Content starts

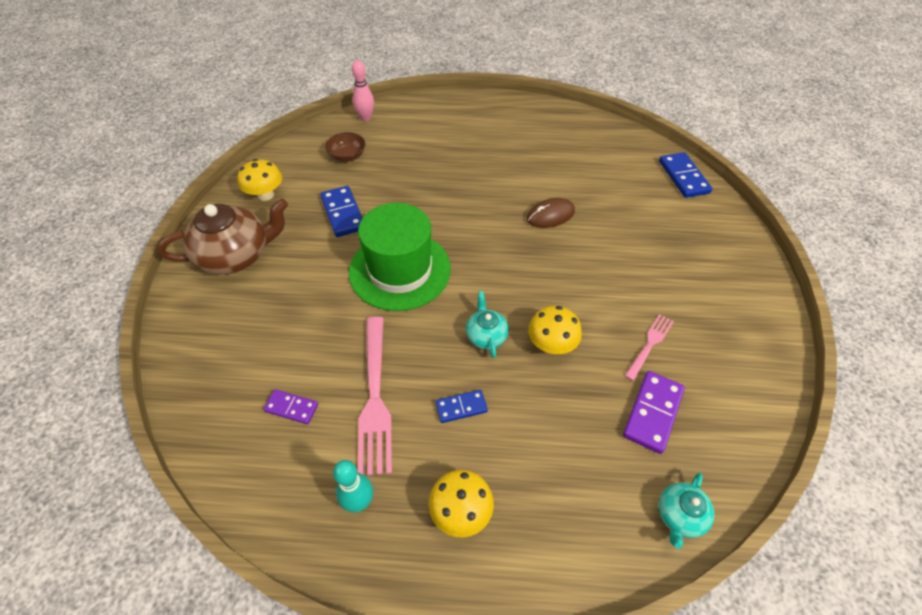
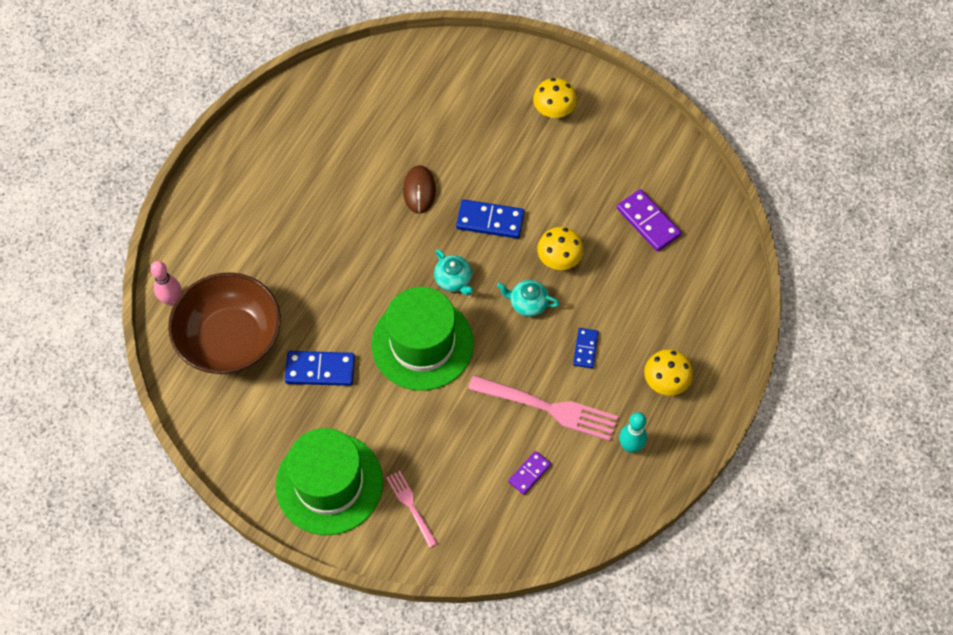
camera: 65 degrees left, 10 degrees up
(236, 255) = (329, 483): brown teapot -> green hat
(265, 195) = (251, 437): yellow mushroom -> yellow mushroom (554, 111)
(347, 156) = (231, 339): brown bowl -> brown bowl, size x2.35
(649, 344) = (592, 190): pink fork -> pink fork (411, 506)
(679, 516) = (725, 249): turquoise teapot -> turquoise teapot (454, 280)
(683, 177) = (429, 56): blue domino -> blue domino (490, 221)

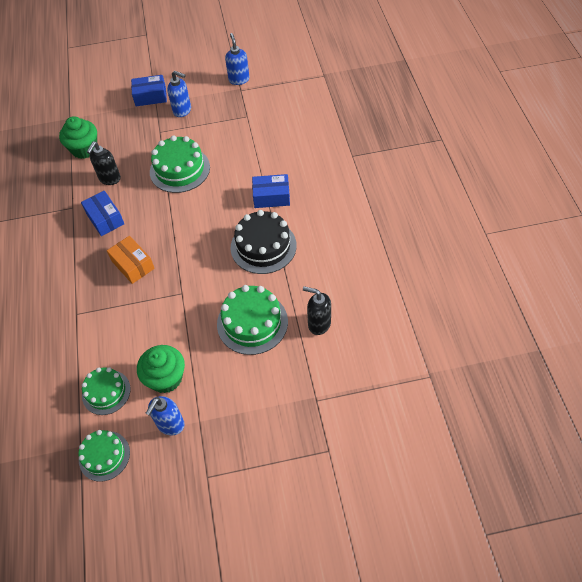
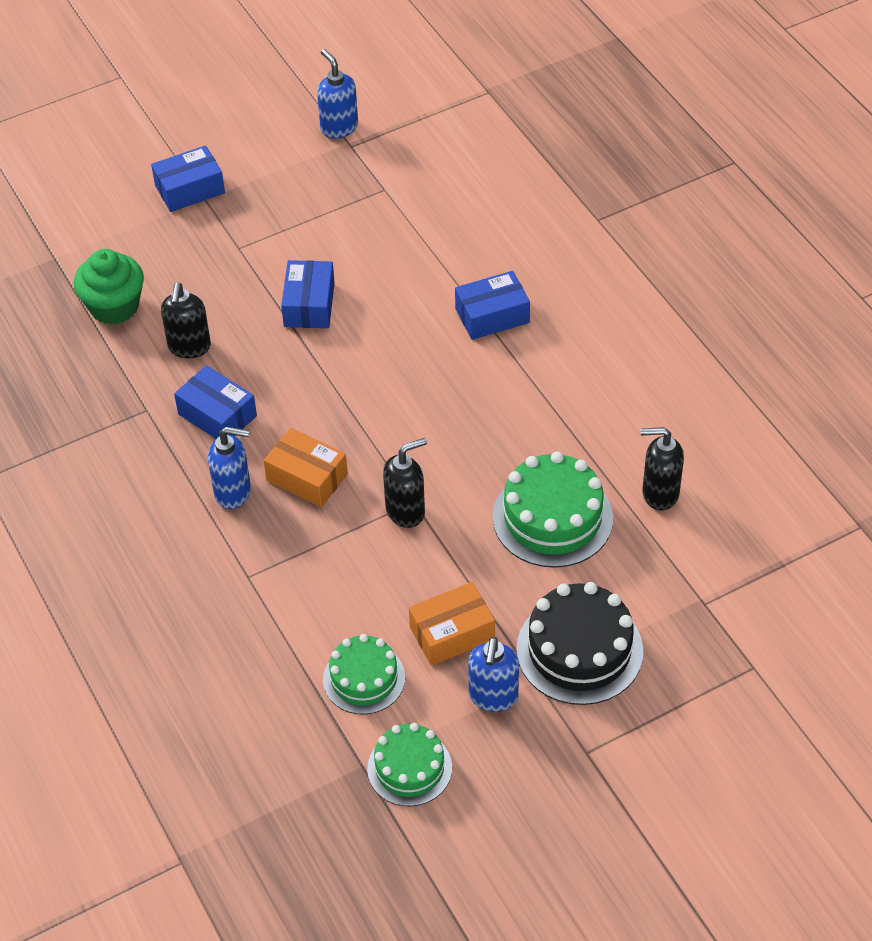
camera: 20 degrees left, 5 degrees down
(166, 378) = (452, 633): green cupcake -> orange box
(175, 298) = (406, 511): none -> black soap dispenser
(180, 169) = (309, 305): green cake -> blue box
(182, 110) = (262, 202): blue soap dispenser -> blue soap dispenser (233, 492)
(263, 246) = (515, 397): black cake -> black cake (579, 650)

Content ends

=== TO DO ===
What is needed is every line of the records that contains the word "dispenser".

=== OUTPUT ===
(175, 298) = (406, 511): none -> black soap dispenser
(182, 110) = (262, 202): blue soap dispenser -> blue soap dispenser (233, 492)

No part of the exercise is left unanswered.